(Work order)
Pull out every line with the word "VLOAD" from the entries below.

(Supplied data)

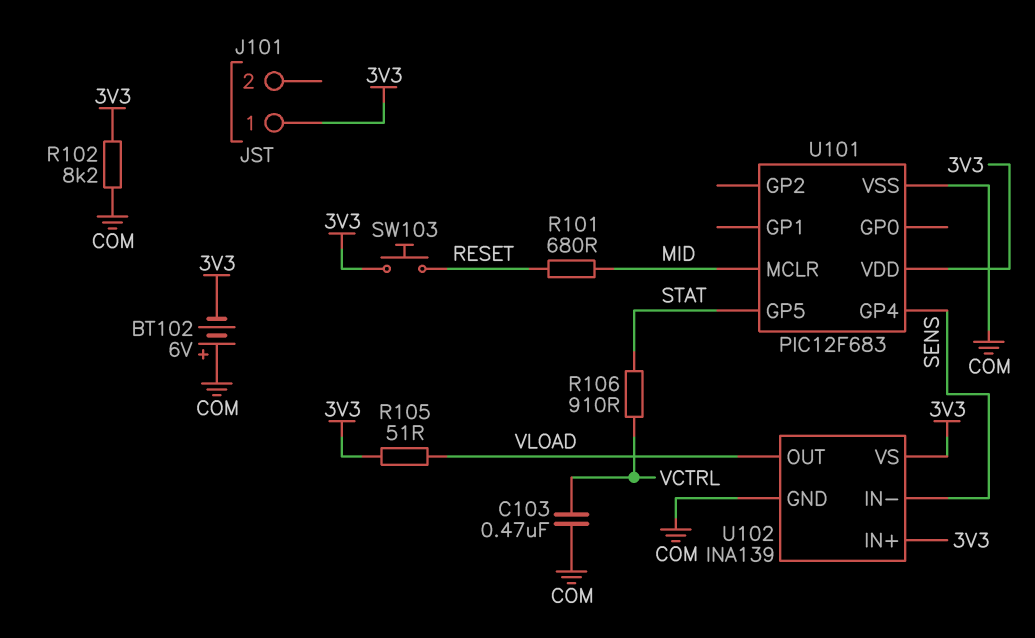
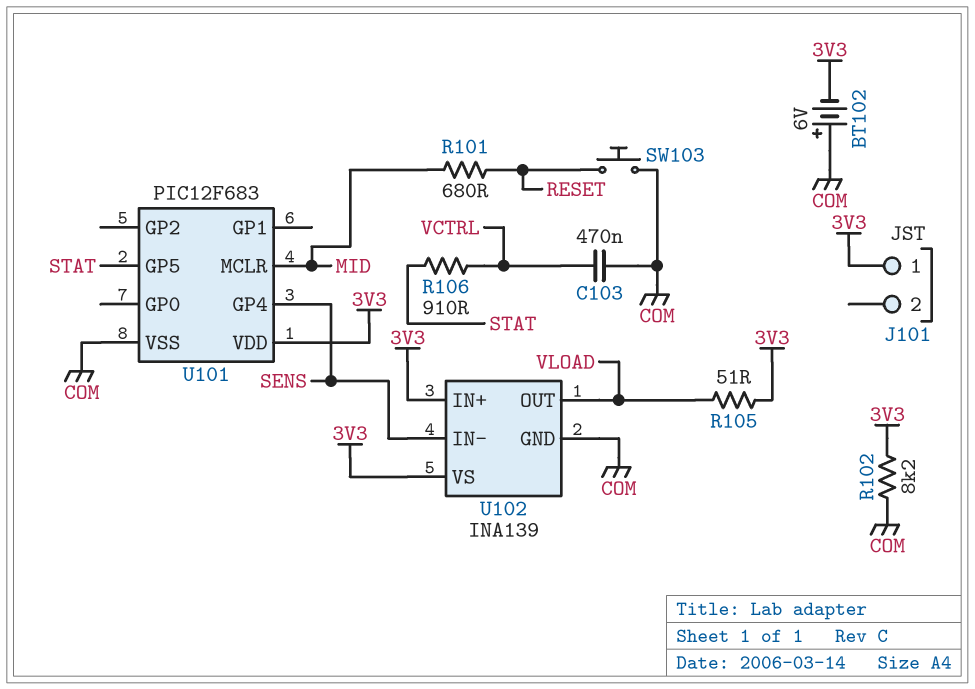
SW103: button (3V3, RESET) -> button (COM, RESET)

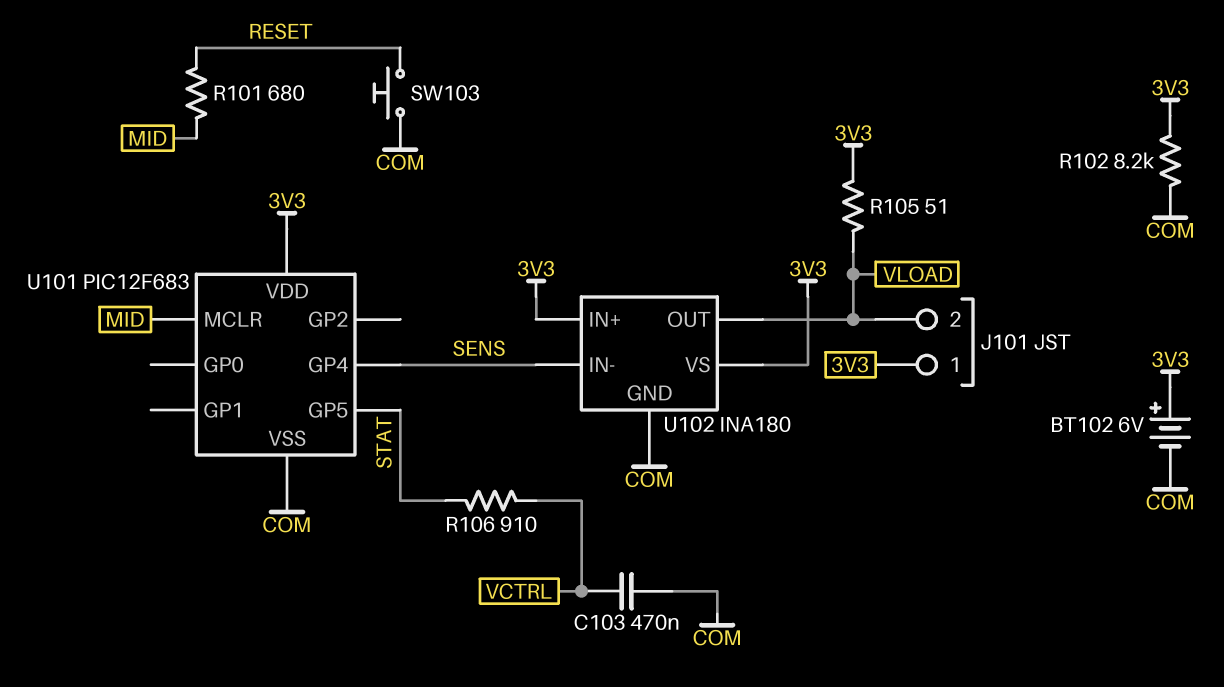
BT102: 6V (plus COM, minus 3V3) -> 6V (plus 3V3, minus COM)
J101 pin 2: none -> VLOAD
U102: INA139 -> INA180

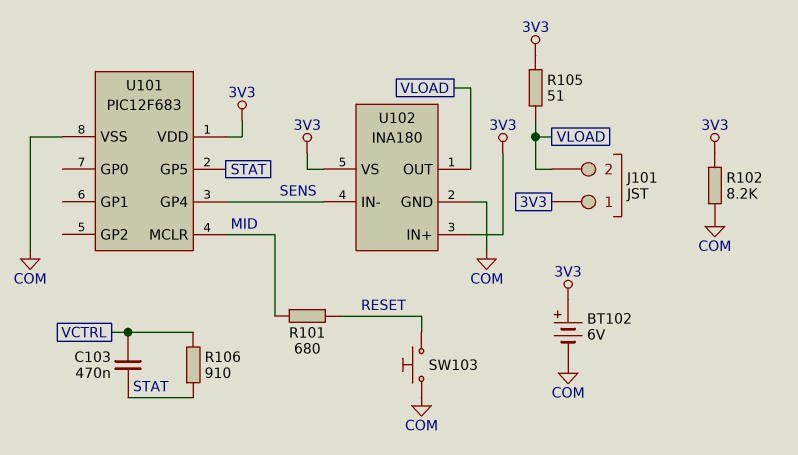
C103: 470nF (COM, VCTRL) -> 470nF (STAT, VCTRL)

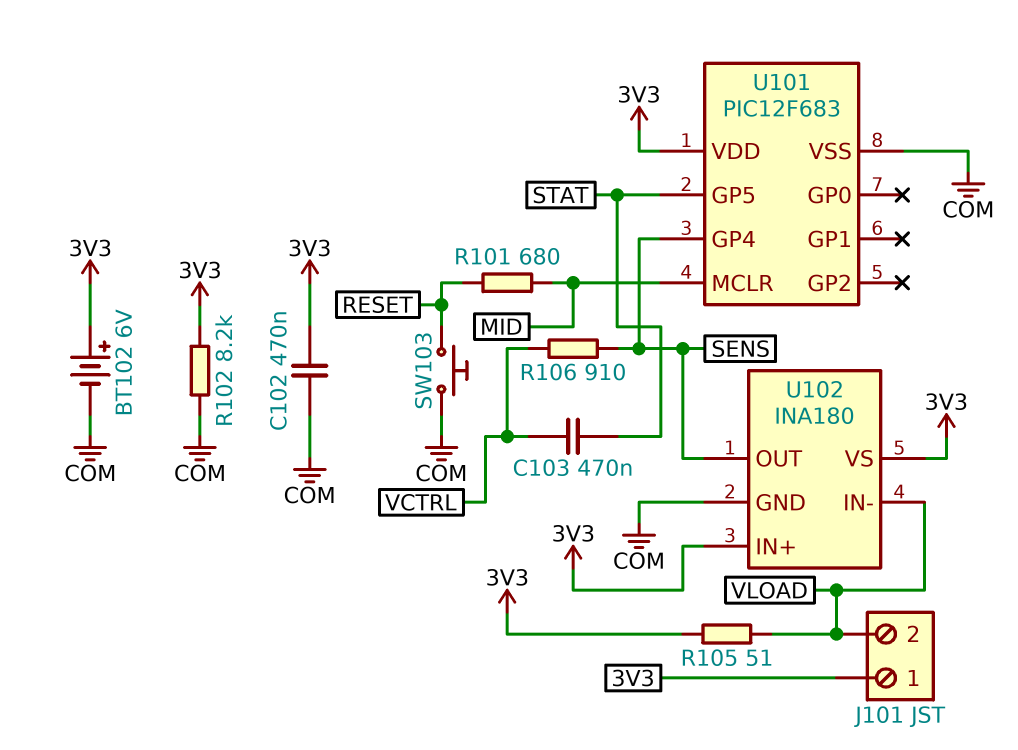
C102: none -> 470nF (3V3, COM)
R106: 910 (STAT, VCTRL) -> 910 (SENS, VCTRL)
U102 pin IN-: SENS -> VLOAD
U102 pin OUT: VLOAD -> SENS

(Result of the task)
J101 pin 2: none -> VLOAD
U102 pin IN-: SENS -> VLOAD
U102 pin OUT: VLOAD -> SENS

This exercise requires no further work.